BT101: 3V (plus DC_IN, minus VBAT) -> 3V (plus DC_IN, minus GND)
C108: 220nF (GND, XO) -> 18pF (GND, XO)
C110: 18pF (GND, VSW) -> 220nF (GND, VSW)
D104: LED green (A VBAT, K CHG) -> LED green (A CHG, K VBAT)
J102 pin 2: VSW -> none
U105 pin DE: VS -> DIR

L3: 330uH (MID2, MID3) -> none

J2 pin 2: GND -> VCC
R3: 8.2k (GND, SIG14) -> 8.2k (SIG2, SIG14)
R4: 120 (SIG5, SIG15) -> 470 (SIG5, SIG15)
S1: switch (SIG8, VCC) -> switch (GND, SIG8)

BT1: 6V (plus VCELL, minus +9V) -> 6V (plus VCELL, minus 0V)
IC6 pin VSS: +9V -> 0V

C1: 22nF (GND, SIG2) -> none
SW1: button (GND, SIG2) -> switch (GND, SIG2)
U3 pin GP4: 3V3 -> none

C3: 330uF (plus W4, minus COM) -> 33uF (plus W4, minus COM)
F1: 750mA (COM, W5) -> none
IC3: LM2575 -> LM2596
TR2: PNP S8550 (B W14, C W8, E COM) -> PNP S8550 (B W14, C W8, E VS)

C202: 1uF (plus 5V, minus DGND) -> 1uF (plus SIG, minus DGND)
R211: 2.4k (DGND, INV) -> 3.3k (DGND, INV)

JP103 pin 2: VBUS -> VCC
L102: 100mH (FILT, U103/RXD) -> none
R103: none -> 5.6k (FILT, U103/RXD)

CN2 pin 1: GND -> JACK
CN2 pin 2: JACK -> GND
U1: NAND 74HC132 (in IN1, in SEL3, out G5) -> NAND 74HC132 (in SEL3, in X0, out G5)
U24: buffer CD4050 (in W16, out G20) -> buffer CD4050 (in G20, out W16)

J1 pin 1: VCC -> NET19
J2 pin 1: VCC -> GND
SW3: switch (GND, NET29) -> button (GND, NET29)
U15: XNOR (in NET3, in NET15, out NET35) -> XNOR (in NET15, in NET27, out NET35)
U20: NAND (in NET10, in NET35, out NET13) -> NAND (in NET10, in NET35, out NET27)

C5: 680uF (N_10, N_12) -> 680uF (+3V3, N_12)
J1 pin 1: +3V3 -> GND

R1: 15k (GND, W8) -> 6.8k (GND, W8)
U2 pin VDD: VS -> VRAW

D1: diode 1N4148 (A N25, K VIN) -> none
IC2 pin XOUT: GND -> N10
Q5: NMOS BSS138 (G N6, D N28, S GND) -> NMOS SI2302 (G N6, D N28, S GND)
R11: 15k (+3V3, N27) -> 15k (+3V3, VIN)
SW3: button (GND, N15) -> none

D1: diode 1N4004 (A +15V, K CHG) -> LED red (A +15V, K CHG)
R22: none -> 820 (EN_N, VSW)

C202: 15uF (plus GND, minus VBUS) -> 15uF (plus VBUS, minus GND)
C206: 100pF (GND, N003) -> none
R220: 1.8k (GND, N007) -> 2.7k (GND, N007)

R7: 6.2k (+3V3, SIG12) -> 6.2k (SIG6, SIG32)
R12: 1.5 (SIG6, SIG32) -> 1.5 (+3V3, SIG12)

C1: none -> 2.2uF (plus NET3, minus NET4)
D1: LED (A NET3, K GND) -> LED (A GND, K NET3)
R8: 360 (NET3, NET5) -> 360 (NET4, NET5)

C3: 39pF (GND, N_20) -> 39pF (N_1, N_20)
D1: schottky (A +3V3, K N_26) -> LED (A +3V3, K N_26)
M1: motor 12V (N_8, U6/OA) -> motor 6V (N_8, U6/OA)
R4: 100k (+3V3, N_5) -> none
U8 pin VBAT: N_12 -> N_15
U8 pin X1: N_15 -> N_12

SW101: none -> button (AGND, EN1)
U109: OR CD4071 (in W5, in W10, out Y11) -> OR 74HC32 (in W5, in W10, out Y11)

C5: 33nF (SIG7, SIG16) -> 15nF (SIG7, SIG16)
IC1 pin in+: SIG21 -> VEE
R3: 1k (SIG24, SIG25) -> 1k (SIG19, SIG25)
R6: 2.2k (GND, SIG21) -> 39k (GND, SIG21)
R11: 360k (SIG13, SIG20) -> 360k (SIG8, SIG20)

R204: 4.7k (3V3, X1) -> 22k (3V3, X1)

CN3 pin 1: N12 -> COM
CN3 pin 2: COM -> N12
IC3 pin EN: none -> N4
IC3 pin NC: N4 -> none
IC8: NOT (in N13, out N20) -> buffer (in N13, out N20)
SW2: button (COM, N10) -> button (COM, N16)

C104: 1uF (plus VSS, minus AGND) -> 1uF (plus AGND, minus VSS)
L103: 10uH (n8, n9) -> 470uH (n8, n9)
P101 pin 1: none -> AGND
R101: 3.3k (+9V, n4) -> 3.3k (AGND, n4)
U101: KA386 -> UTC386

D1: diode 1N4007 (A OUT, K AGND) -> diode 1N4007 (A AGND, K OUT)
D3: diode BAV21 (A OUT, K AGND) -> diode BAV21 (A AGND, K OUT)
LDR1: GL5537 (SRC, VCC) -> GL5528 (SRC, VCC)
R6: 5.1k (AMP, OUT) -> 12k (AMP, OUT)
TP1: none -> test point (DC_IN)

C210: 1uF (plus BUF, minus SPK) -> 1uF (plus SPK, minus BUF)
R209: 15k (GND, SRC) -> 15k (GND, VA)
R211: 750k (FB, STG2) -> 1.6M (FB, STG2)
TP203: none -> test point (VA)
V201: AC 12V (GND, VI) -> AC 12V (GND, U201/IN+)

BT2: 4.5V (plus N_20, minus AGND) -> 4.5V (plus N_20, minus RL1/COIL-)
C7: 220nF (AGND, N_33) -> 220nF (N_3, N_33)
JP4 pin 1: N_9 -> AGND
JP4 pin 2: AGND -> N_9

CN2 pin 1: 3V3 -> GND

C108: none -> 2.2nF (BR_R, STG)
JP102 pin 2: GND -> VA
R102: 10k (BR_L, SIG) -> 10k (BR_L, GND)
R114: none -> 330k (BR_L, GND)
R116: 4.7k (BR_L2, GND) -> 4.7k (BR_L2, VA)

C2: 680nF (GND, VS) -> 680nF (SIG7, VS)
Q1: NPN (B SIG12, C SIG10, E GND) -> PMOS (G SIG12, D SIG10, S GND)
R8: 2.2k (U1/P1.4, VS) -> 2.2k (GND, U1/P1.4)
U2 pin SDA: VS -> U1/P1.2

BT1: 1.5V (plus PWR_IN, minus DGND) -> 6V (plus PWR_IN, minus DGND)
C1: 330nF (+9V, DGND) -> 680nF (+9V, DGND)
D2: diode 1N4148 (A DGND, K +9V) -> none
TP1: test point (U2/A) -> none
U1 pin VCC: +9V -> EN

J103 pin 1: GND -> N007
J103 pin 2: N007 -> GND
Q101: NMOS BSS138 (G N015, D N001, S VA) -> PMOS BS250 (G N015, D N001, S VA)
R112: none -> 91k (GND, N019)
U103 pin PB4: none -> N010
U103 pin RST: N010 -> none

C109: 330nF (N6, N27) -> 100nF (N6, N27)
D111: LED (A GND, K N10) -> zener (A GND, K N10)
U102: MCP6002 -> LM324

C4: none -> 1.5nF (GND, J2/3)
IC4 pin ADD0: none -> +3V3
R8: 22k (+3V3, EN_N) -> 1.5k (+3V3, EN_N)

### [Instructions for the task]
Everything in the listing above should be repeated exactly.

### [Answer to this problem]
BT101: 3V (plus DC_IN, minus VBAT) -> 3V (plus DC_IN, minus GND)
C108: 220nF (GND, XO) -> 18pF (GND, XO)
C110: 18pF (GND, VSW) -> 220nF (GND, VSW)
D104: LED green (A VBAT, K CHG) -> LED green (A CHG, K VBAT)
J102 pin 2: VSW -> none
U105 pin DE: VS -> DIR

L3: 330uH (MID2, MID3) -> none

J2 pin 2: GND -> VCC
R3: 8.2k (GND, SIG14) -> 8.2k (SIG2, SIG14)
R4: 120 (SIG5, SIG15) -> 470 (SIG5, SIG15)
S1: switch (SIG8, VCC) -> switch (GND, SIG8)

BT1: 6V (plus VCELL, minus +9V) -> 6V (plus VCELL, minus 0V)
IC6 pin VSS: +9V -> 0V

C1: 22nF (GND, SIG2) -> none
SW1: button (GND, SIG2) -> switch (GND, SIG2)
U3 pin GP4: 3V3 -> none

C3: 330uF (plus W4, minus COM) -> 33uF (plus W4, minus COM)
F1: 750mA (COM, W5) -> none
IC3: LM2575 -> LM2596
TR2: PNP S8550 (B W14, C W8, E COM) -> PNP S8550 (B W14, C W8, E VS)

C202: 1uF (plus 5V, minus DGND) -> 1uF (plus SIG, minus DGND)
R211: 2.4k (DGND, INV) -> 3.3k (DGND, INV)

JP103 pin 2: VBUS -> VCC
L102: 100mH (FILT, U103/RXD) -> none
R103: none -> 5.6k (FILT, U103/RXD)

CN2 pin 1: GND -> JACK
CN2 pin 2: JACK -> GND
U1: NAND 74HC132 (in IN1, in SEL3, out G5) -> NAND 74HC132 (in SEL3, in X0, out G5)
U24: buffer CD4050 (in W16, out G20) -> buffer CD4050 (in G20, out W16)

J1 pin 1: VCC -> NET19
J2 pin 1: VCC -> GND
SW3: switch (GND, NET29) -> button (GND, NET29)
U15: XNOR (in NET3, in NET15, out NET35) -> XNOR (in NET15, in NET27, out NET35)
U20: NAND (in NET10, in NET35, out NET13) -> NAND (in NET10, in NET35, out NET27)

C5: 680uF (N_10, N_12) -> 680uF (+3V3, N_12)
J1 pin 1: +3V3 -> GND

R1: 15k (GND, W8) -> 6.8k (GND, W8)
U2 pin VDD: VS -> VRAW

D1: diode 1N4148 (A N25, K VIN) -> none
IC2 pin XOUT: GND -> N10
Q5: NMOS BSS138 (G N6, D N28, S GND) -> NMOS SI2302 (G N6, D N28, S GND)
R11: 15k (+3V3, N27) -> 15k (+3V3, VIN)
SW3: button (GND, N15) -> none

D1: diode 1N4004 (A +15V, K CHG) -> LED red (A +15V, K CHG)
R22: none -> 820 (EN_N, VSW)

C202: 15uF (plus GND, minus VBUS) -> 15uF (plus VBUS, minus GND)
C206: 100pF (GND, N003) -> none
R220: 1.8k (GND, N007) -> 2.7k (GND, N007)

R7: 6.2k (+3V3, SIG12) -> 6.2k (SIG6, SIG32)
R12: 1.5 (SIG6, SIG32) -> 1.5 (+3V3, SIG12)

C1: none -> 2.2uF (plus NET3, minus NET4)
D1: LED (A NET3, K GND) -> LED (A GND, K NET3)
R8: 360 (NET3, NET5) -> 360 (NET4, NET5)

C3: 39pF (GND, N_20) -> 39pF (N_1, N_20)
D1: schottky (A +3V3, K N_26) -> LED (A +3V3, K N_26)
M1: motor 12V (N_8, U6/OA) -> motor 6V (N_8, U6/OA)
R4: 100k (+3V3, N_5) -> none
U8 pin VBAT: N_12 -> N_15
U8 pin X1: N_15 -> N_12

SW101: none -> button (AGND, EN1)
U109: OR CD4071 (in W5, in W10, out Y11) -> OR 74HC32 (in W5, in W10, out Y11)

C5: 33nF (SIG7, SIG16) -> 15nF (SIG7, SIG16)
IC1 pin in+: SIG21 -> VEE
R3: 1k (SIG24, SIG25) -> 1k (SIG19, SIG25)
R6: 2.2k (GND, SIG21) -> 39k (GND, SIG21)
R11: 360k (SIG13, SIG20) -> 360k (SIG8, SIG20)

R204: 4.7k (3V3, X1) -> 22k (3V3, X1)

CN3 pin 1: N12 -> COM
CN3 pin 2: COM -> N12
IC3 pin EN: none -> N4
IC3 pin NC: N4 -> none
IC8: NOT (in N13, out N20) -> buffer (in N13, out N20)
SW2: button (COM, N10) -> button (COM, N16)

C104: 1uF (plus VSS, minus AGND) -> 1uF (plus AGND, minus VSS)
L103: 10uH (n8, n9) -> 470uH (n8, n9)
P101 pin 1: none -> AGND
R101: 3.3k (+9V, n4) -> 3.3k (AGND, n4)
U101: KA386 -> UTC386

D1: diode 1N4007 (A OUT, K AGND) -> diode 1N4007 (A AGND, K OUT)
D3: diode BAV21 (A OUT, K AGND) -> diode BAV21 (A AGND, K OUT)
LDR1: GL5537 (SRC, VCC) -> GL5528 (SRC, VCC)
R6: 5.1k (AMP, OUT) -> 12k (AMP, OUT)
TP1: none -> test point (DC_IN)

C210: 1uF (plus BUF, minus SPK) -> 1uF (plus SPK, minus BUF)
R209: 15k (GND, SRC) -> 15k (GND, VA)
R211: 750k (FB, STG2) -> 1.6M (FB, STG2)
TP203: none -> test point (VA)
V201: AC 12V (GND, VI) -> AC 12V (GND, U201/IN+)

BT2: 4.5V (plus N_20, minus AGND) -> 4.5V (plus N_20, minus RL1/COIL-)
C7: 220nF (AGND, N_33) -> 220nF (N_3, N_33)
JP4 pin 1: N_9 -> AGND
JP4 pin 2: AGND -> N_9

CN2 pin 1: 3V3 -> GND

C108: none -> 2.2nF (BR_R, STG)
JP102 pin 2: GND -> VA
R102: 10k (BR_L, SIG) -> 10k (BR_L, GND)
R114: none -> 330k (BR_L, GND)
R116: 4.7k (BR_L2, GND) -> 4.7k (BR_L2, VA)

C2: 680nF (GND, VS) -> 680nF (SIG7, VS)
Q1: NPN (B SIG12, C SIG10, E GND) -> PMOS (G SIG12, D SIG10, S GND)
R8: 2.2k (U1/P1.4, VS) -> 2.2k (GND, U1/P1.4)
U2 pin SDA: VS -> U1/P1.2

BT1: 1.5V (plus PWR_IN, minus DGND) -> 6V (plus PWR_IN, minus DGND)
C1: 330nF (+9V, DGND) -> 680nF (+9V, DGND)
D2: diode 1N4148 (A DGND, K +9V) -> none
TP1: test point (U2/A) -> none
U1 pin VCC: +9V -> EN

J103 pin 1: GND -> N007
J103 pin 2: N007 -> GND
Q101: NMOS BSS138 (G N015, D N001, S VA) -> PMOS BS250 (G N015, D N001, S VA)
R112: none -> 91k (GND, N019)
U103 pin PB4: none -> N010
U103 pin RST: N010 -> none

C109: 330nF (N6, N27) -> 100nF (N6, N27)
D111: LED (A GND, K N10) -> zener (A GND, K N10)
U102: MCP6002 -> LM324

C4: none -> 1.5nF (GND, J2/3)
IC4 pin ADD0: none -> +3V3
R8: 22k (+3V3, EN_N) -> 1.5k (+3V3, EN_N)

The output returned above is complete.